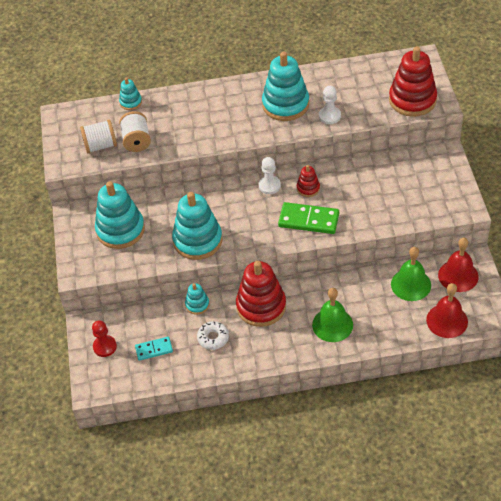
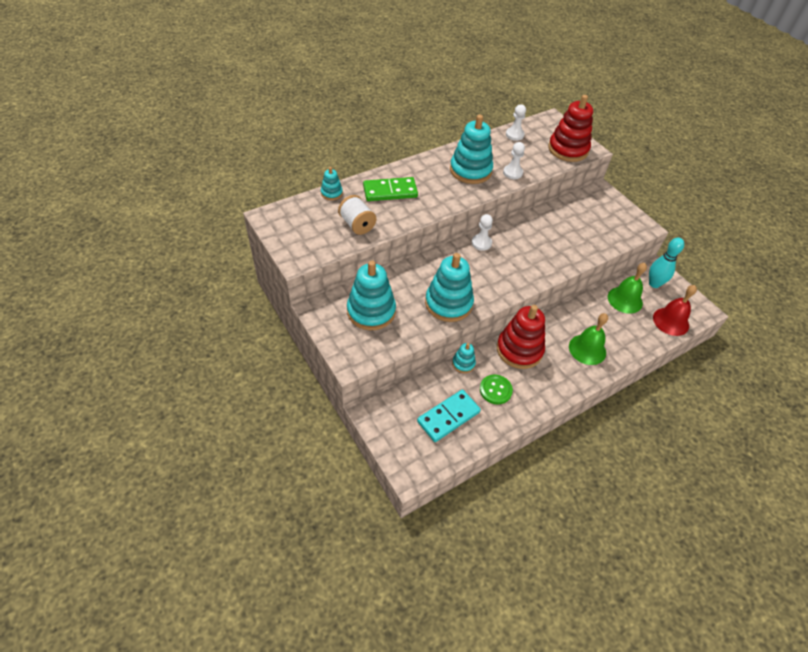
camera: 30 degrees left, 0 degrees up
(100, 145) = (325, 235): white spool -> none
(105, 347) = (400, 428): red pawn -> none
(154, 349) = (448, 416): turquoise domino -> turquoise domino, size x1.68
(213, 338) = (495, 390): white donut -> green button
(308, 188) = (514, 238): red stacking toy -> none
(308, 220) = (532, 264): green domino -> green domino (390, 191)
(363, 70) = (514, 135): none -> white pawn
(458, 275) = (654, 284): red bell -> turquoise bowling pin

◆ **EXERCISE**:
With the pictures removed, return each record above exactly as given.

◆ **RESPONSE TO THIS TASK**:
camera: 30 degrees left, 0 degrees up
(100, 145) = (325, 235): white spool -> none
(105, 347) = (400, 428): red pawn -> none
(154, 349) = (448, 416): turquoise domino -> turquoise domino, size x1.68
(213, 338) = (495, 390): white donut -> green button
(308, 188) = (514, 238): red stacking toy -> none
(308, 220) = (532, 264): green domino -> green domino (390, 191)
(363, 70) = (514, 135): none -> white pawn
(458, 275) = (654, 284): red bell -> turquoise bowling pin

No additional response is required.